Object state comparisons:
Segment Open
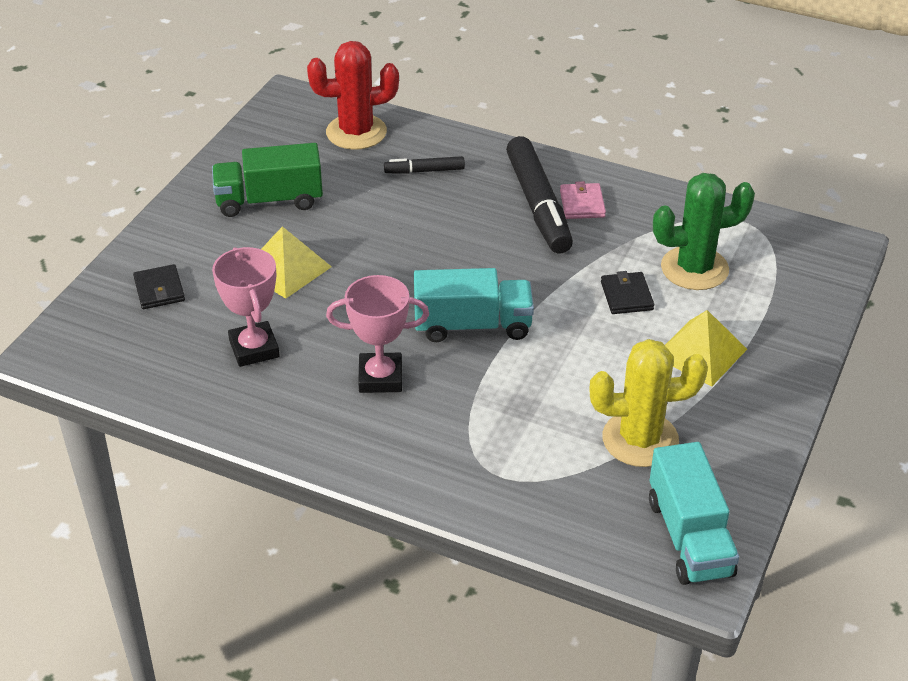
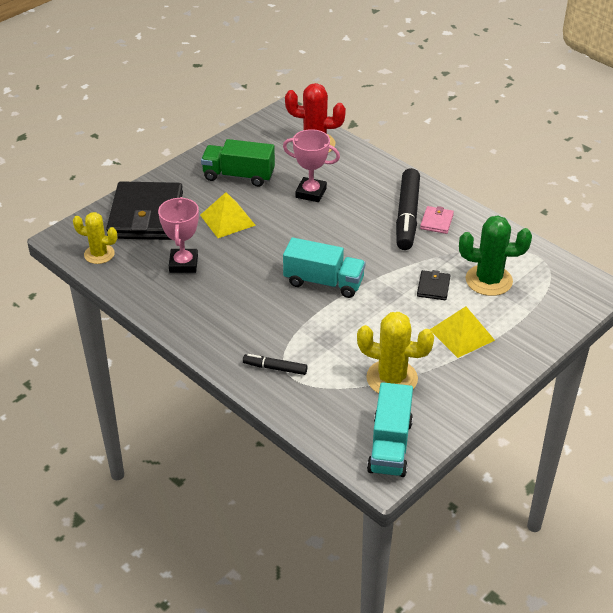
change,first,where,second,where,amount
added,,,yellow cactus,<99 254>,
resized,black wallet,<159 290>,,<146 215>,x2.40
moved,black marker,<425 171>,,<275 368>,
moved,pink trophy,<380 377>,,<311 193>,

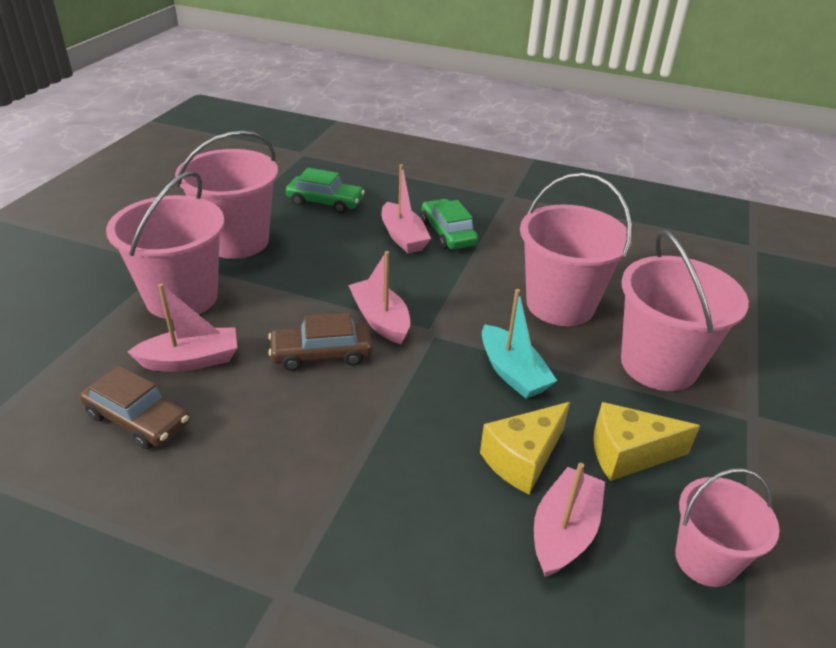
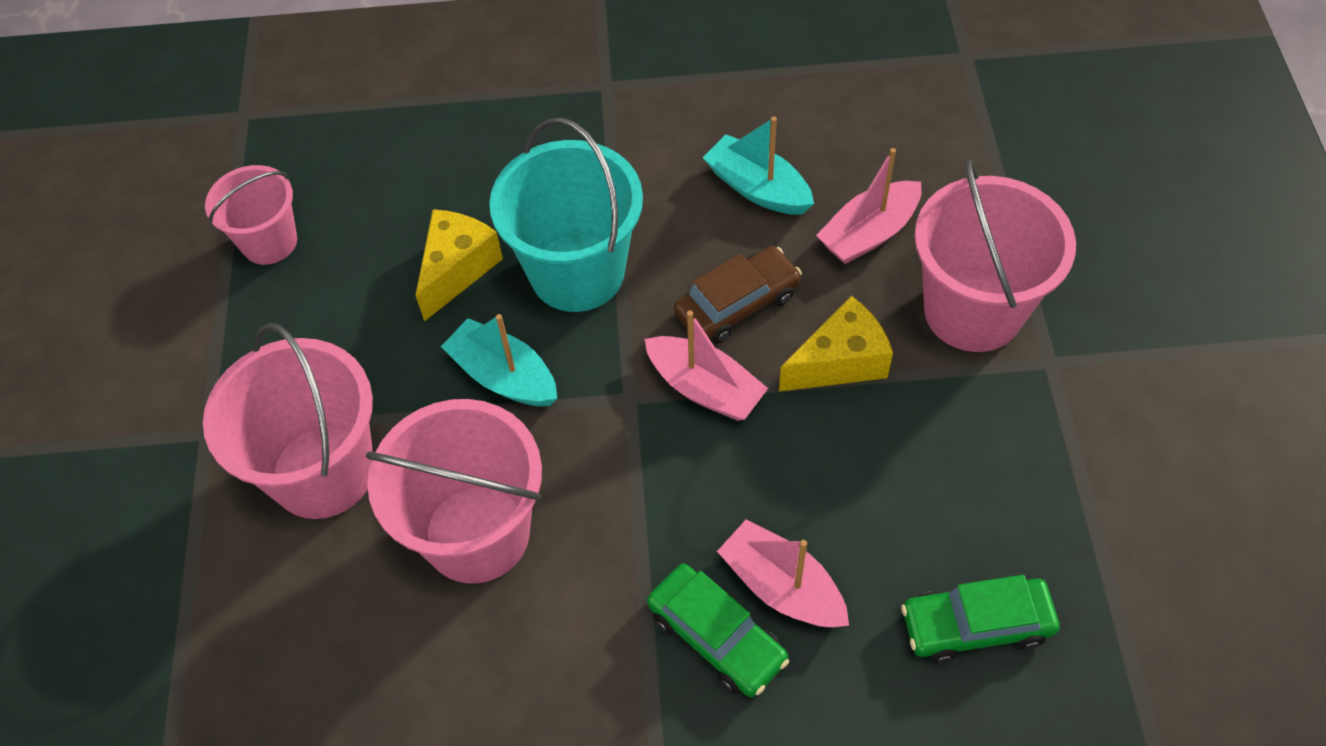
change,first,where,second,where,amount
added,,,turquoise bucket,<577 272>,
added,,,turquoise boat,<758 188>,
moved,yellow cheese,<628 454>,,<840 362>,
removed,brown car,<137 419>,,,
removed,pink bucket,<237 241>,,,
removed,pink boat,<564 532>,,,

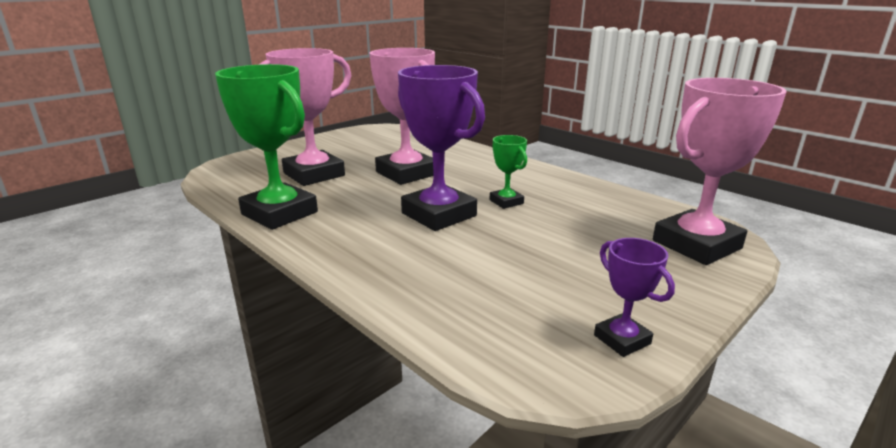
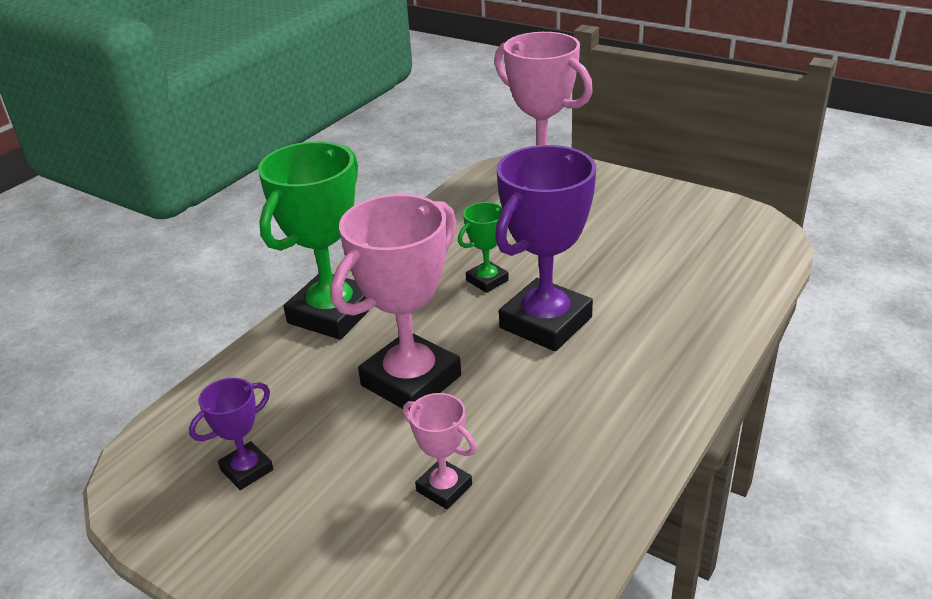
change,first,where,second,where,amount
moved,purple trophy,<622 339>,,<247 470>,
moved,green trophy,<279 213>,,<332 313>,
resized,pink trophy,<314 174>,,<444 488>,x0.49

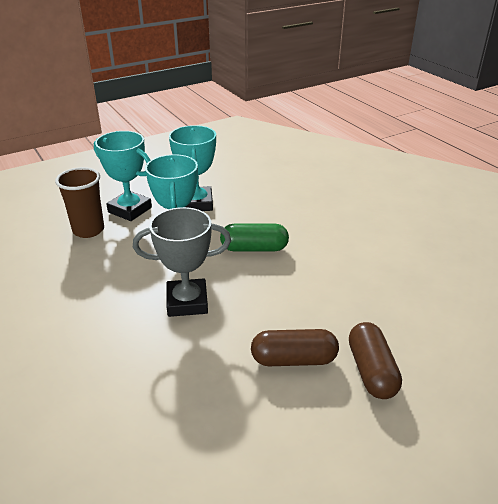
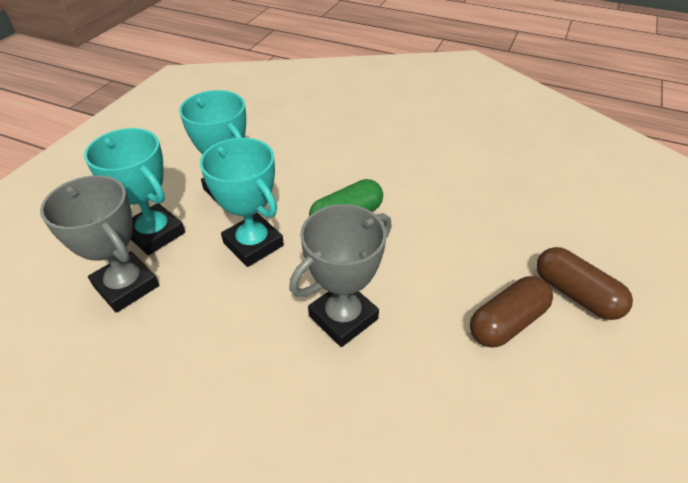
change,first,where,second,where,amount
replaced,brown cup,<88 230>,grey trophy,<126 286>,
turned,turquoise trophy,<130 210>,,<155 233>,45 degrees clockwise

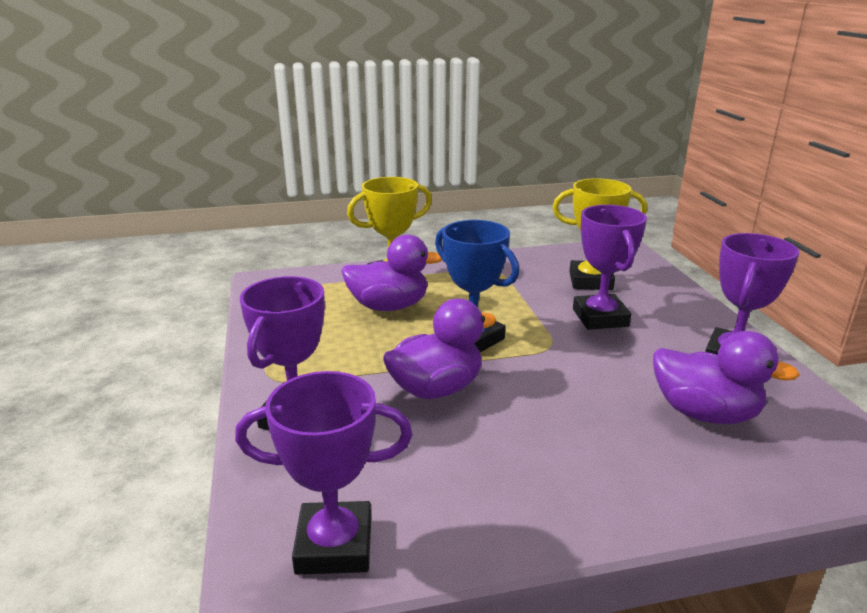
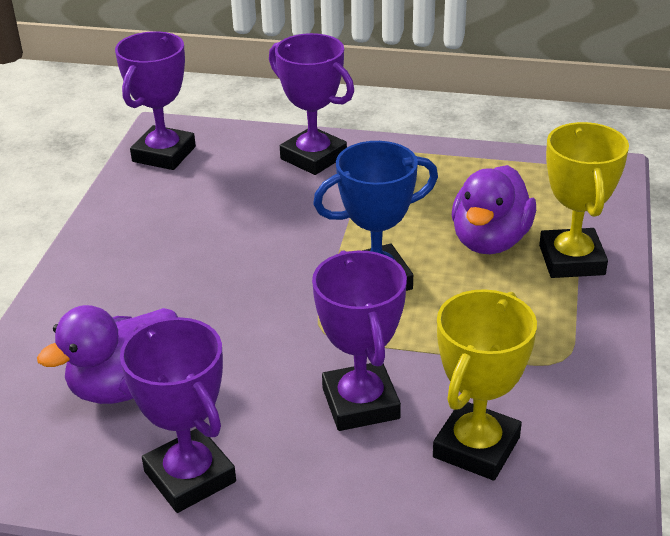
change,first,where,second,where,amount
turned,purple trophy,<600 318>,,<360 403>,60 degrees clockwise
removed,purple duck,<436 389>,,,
Segment Closed
▶ **Your goal**
Without the pictures, copy the entries from their first line through the line containing "moved,black marker,<425 171>,,<275", and only those lines.

▶ **Answer section**
change,first,where,second,where,amount
added,,,yellow cactus,<99 254>,
resized,black wallet,<159 290>,,<146 215>,x2.40
moved,black marker,<425 171>,,<275 368>,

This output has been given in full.